PROBLEM DESCRIPTION: Wherever the string "moved" shows up in the data below, copy the whole line.

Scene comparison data

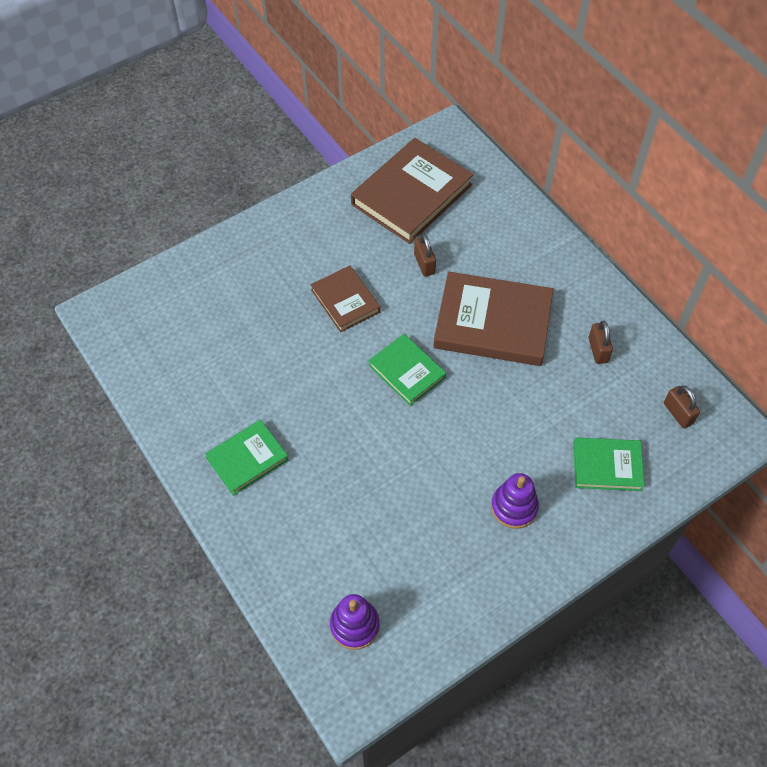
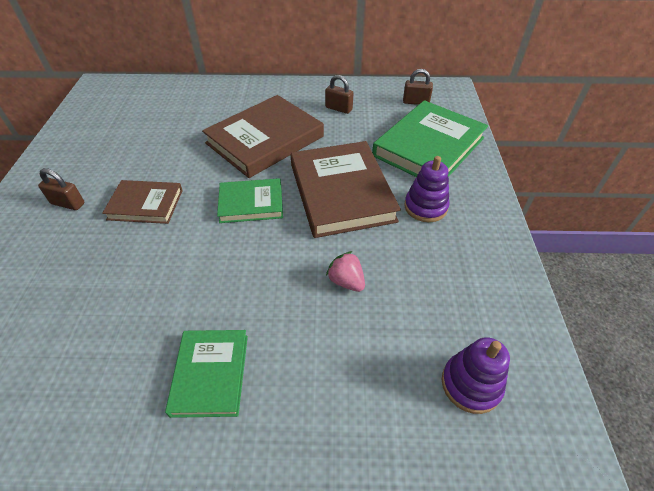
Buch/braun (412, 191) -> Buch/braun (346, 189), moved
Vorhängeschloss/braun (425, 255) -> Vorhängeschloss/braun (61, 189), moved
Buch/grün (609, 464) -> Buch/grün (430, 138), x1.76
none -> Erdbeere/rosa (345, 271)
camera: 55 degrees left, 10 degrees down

RESPONSE TO THIS TASK:
Buch/braun (412, 191) -> Buch/braun (346, 189), moved
Vorhängeschloss/braun (425, 255) -> Vorhängeschloss/braun (61, 189), moved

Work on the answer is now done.